Exercise -
Every record should be copied exactly, and the images omitted.

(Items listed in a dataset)
==*==
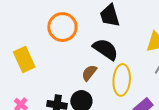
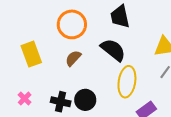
brown semicircle: (89, 73) -> (73, 58), moved

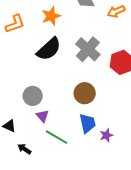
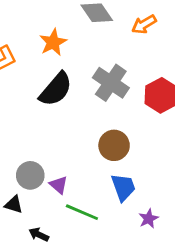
gray circle: (33, 96) -> (30, 175), moved
purple star: (106, 135) -> (149, 219), moved

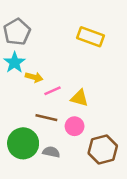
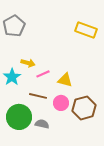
yellow rectangle: (90, 37) -> (86, 30), moved
cyan star: (14, 62) -> (12, 77), moved
brown hexagon: (103, 149) -> (84, 108), moved

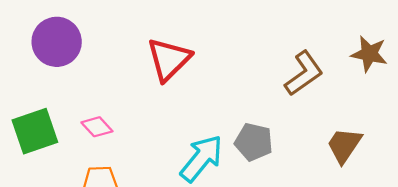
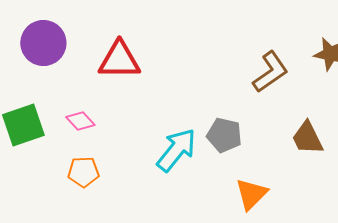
red triangle: (169, 59) -> (119, 60), moved, turned 45
brown trapezoid: (344, 145) -> (307, 138), turned -60

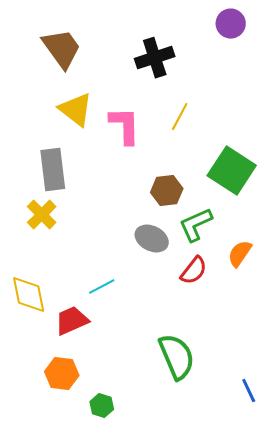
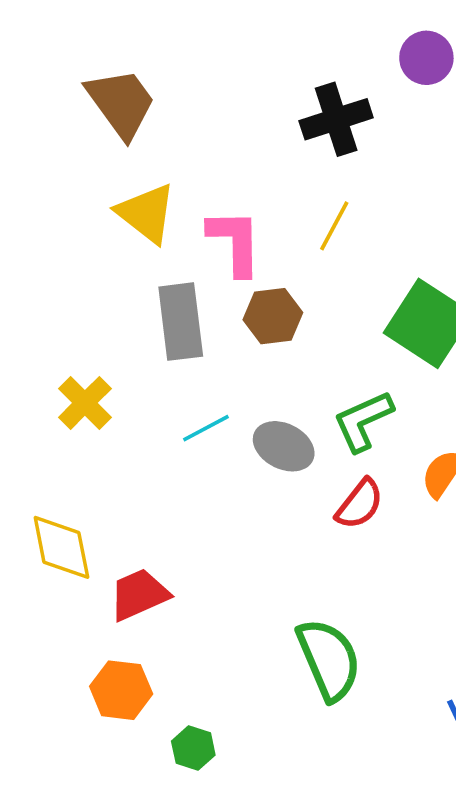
black cross: (155, 58) -> (336, 119), moved
gray rectangle: (53, 170) -> (181, 322), moved
brown hexagon: (167, 191) -> (273, 316), moved
cyan line: (102, 287) -> (206, 428), moved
==*==
Answer area -
brown semicircle: (89, 73) -> (73, 58), moved

gray circle: (33, 96) -> (30, 175), moved
purple star: (106, 135) -> (149, 219), moved

yellow rectangle: (90, 37) -> (86, 30), moved
cyan star: (14, 62) -> (12, 77), moved
brown hexagon: (103, 149) -> (84, 108), moved

red triangle: (169, 59) -> (119, 60), moved, turned 45
brown trapezoid: (344, 145) -> (307, 138), turned -60

black cross: (155, 58) -> (336, 119), moved
gray rectangle: (53, 170) -> (181, 322), moved
brown hexagon: (167, 191) -> (273, 316), moved
cyan line: (102, 287) -> (206, 428), moved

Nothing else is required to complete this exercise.